(Dataset entries)
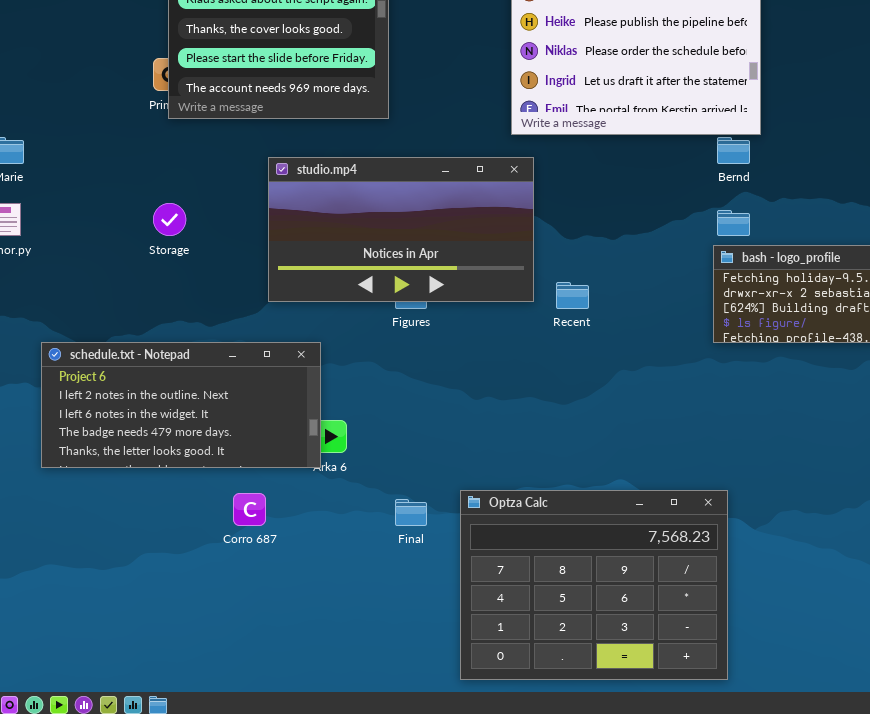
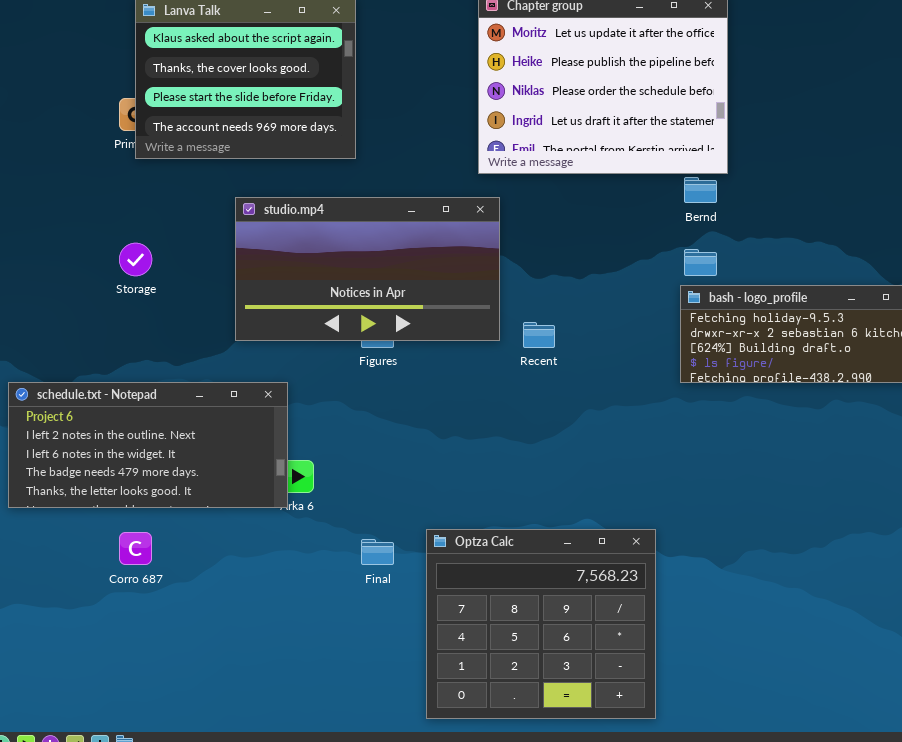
Optza Calc: [460,490,728,680] -> [426,529,656,719], resized
Corro 687: [233,493,266,526] -> [119,532,152,565], moved

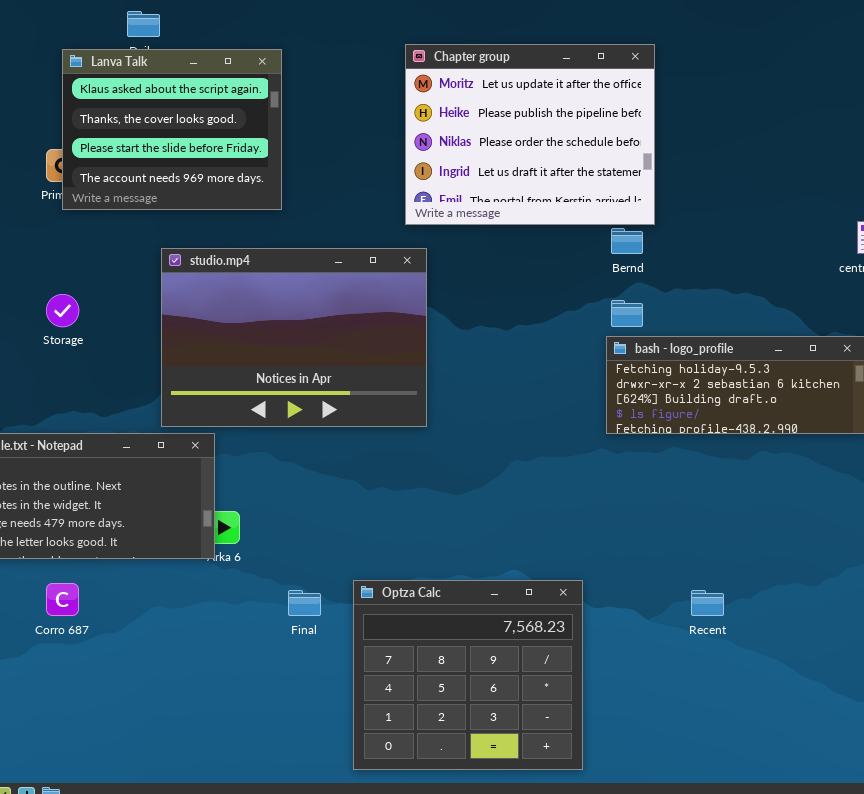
studio.mp4: [235,197,500,341] -> [161,248,427,427], resized
Recent: [523,322,555,348] -> [691,590,724,616], moved

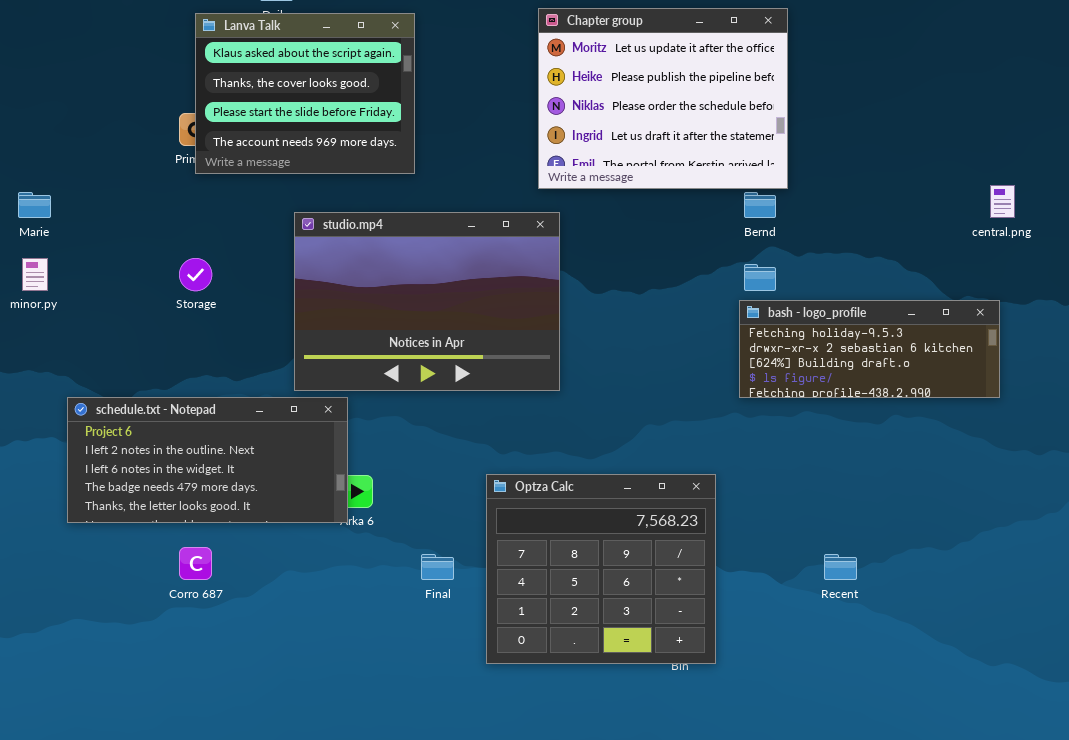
Optza Calc: [353,580,583,770] -> [486,474,716,664], moved

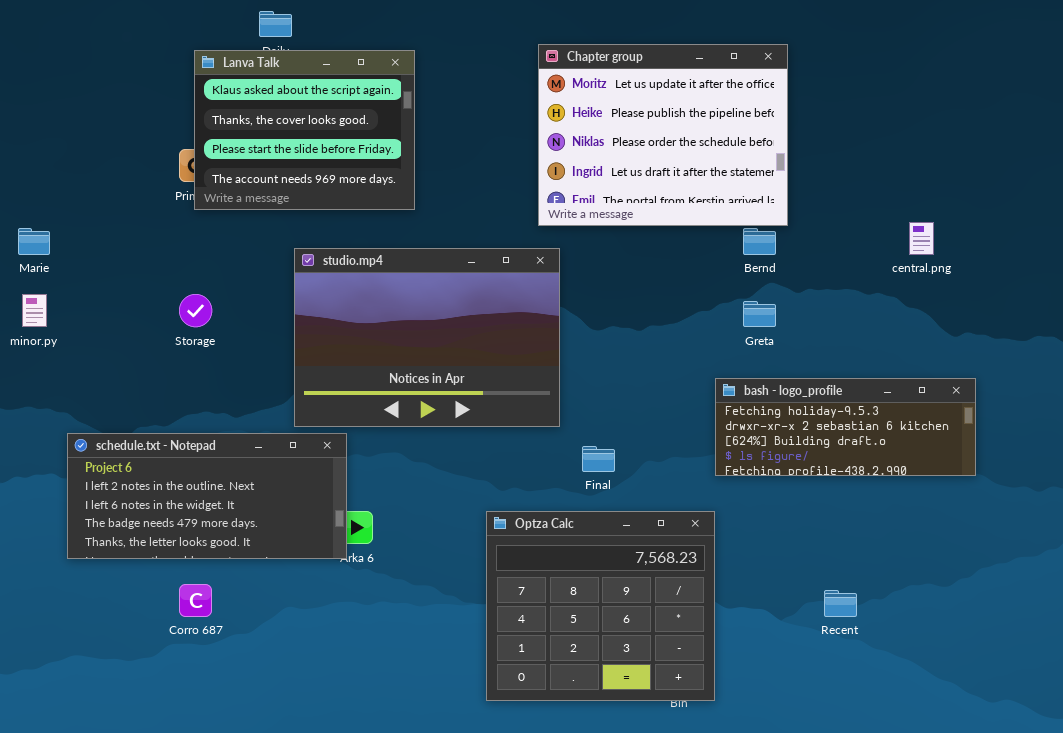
central.png: [990,185,1015,218] -> [909,222,934,255], moved
bash - logo_profile: [739,300,1000,398] -> [715,378,976,476], moved
Final: [421,554,454,580] -> [582,446,615,472], moved

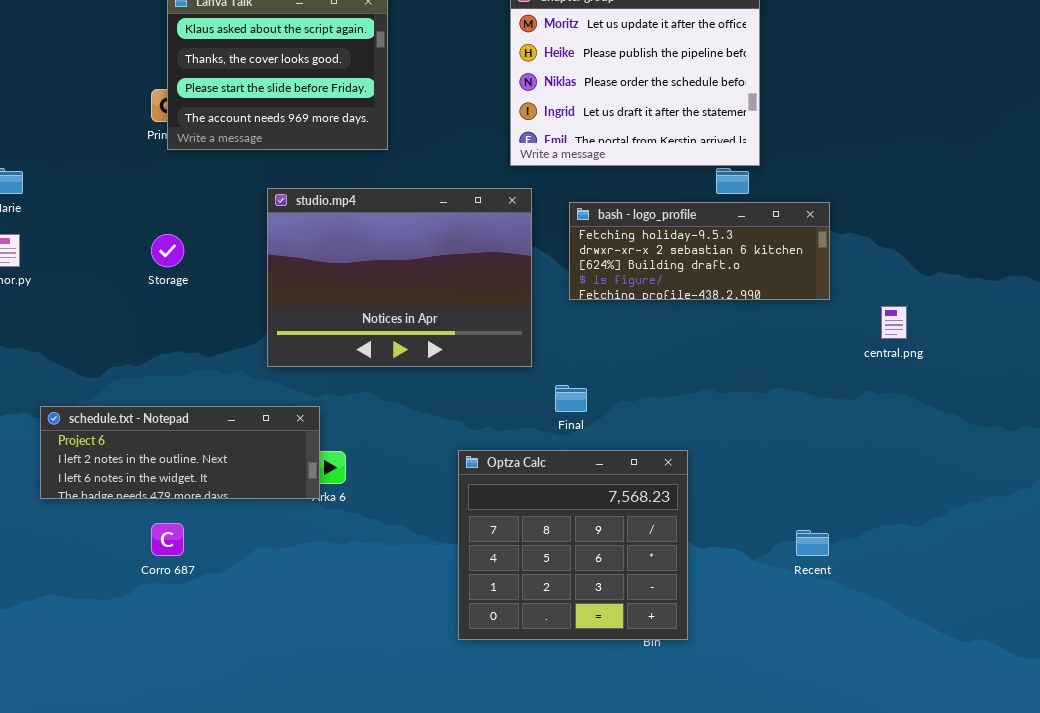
central.png: [909,222,934,255] -> [881,306,907,339], moved
bash - logo_profile: [715,378,976,476] -> [569,202,830,300], moved
schedule.txt - Notepad: [67,433,347,559] -> [40,406,320,499], resized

*EXERCISE BRIEF*
Could you please write out exactly the lines from the start of the entries above through the line that holds "central.png: [990,185,1015,218] ->", both included, with no pictures?

*REPLY TO THE TASK*
Optza Calc: [460,490,728,680] -> [426,529,656,719], resized
Corro 687: [233,493,266,526] -> [119,532,152,565], moved

studio.mp4: [235,197,500,341] -> [161,248,427,427], resized
Recent: [523,322,555,348] -> [691,590,724,616], moved

Optza Calc: [353,580,583,770] -> [486,474,716,664], moved

central.png: [990,185,1015,218] -> [909,222,934,255], moved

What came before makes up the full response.